### DATA BLOCK ###

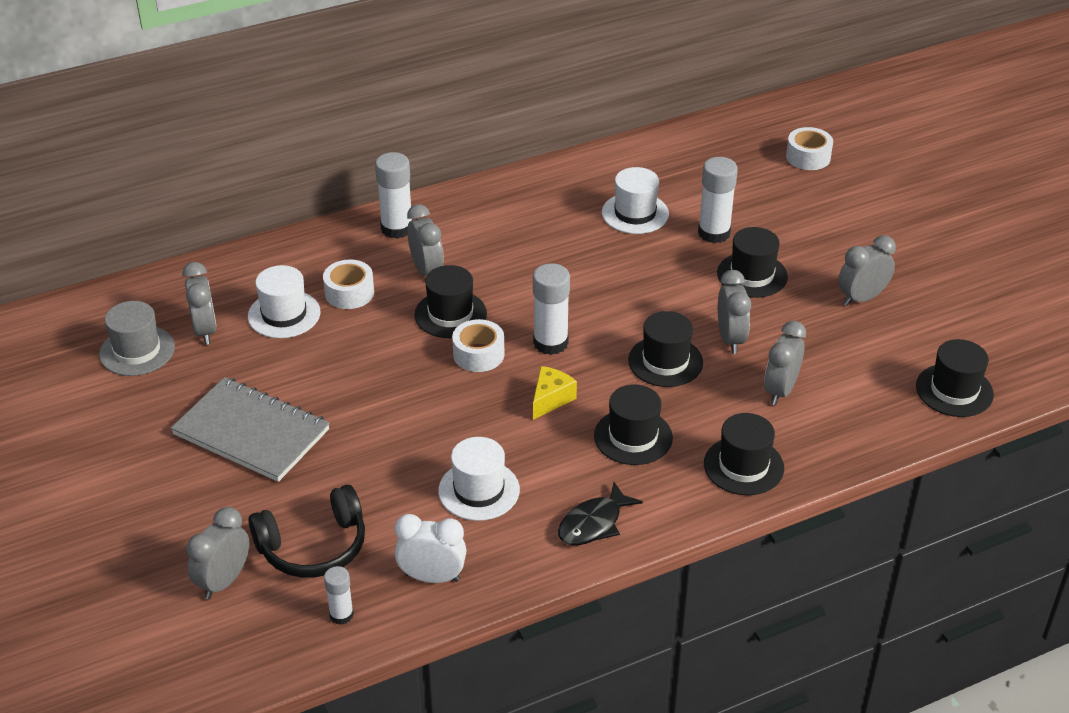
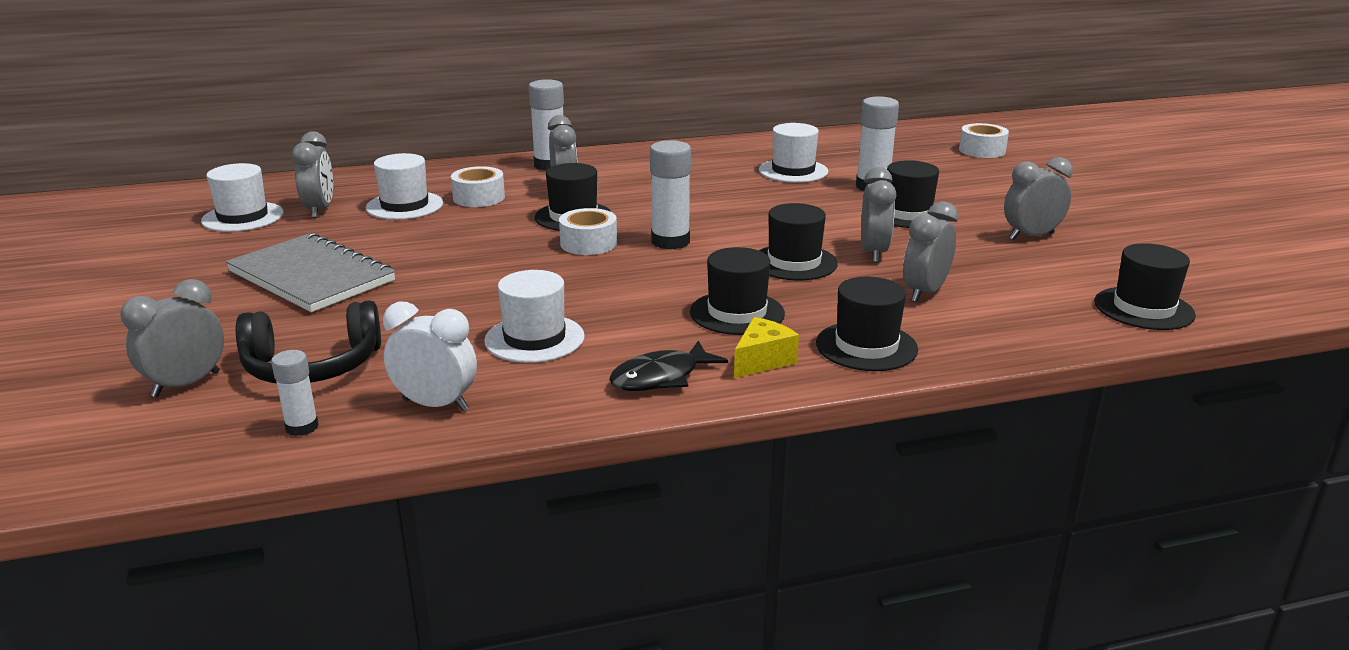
camera: 10 degrees right, 15 degrees down
grey hat [99,301,175,376] -> white hat [201,163,284,232]
yellow cheese [533,366,577,420] -> yellow cheese moved to [734,317,799,378]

###

YOUR GOAL
The answer is the full listing above, reproduced character for character, minus its images.

WORKED SOLUTION
camera: 10 degrees right, 15 degrees down
grey hat [99,301,175,376] -> white hat [201,163,284,232]
yellow cheese [533,366,577,420] -> yellow cheese moved to [734,317,799,378]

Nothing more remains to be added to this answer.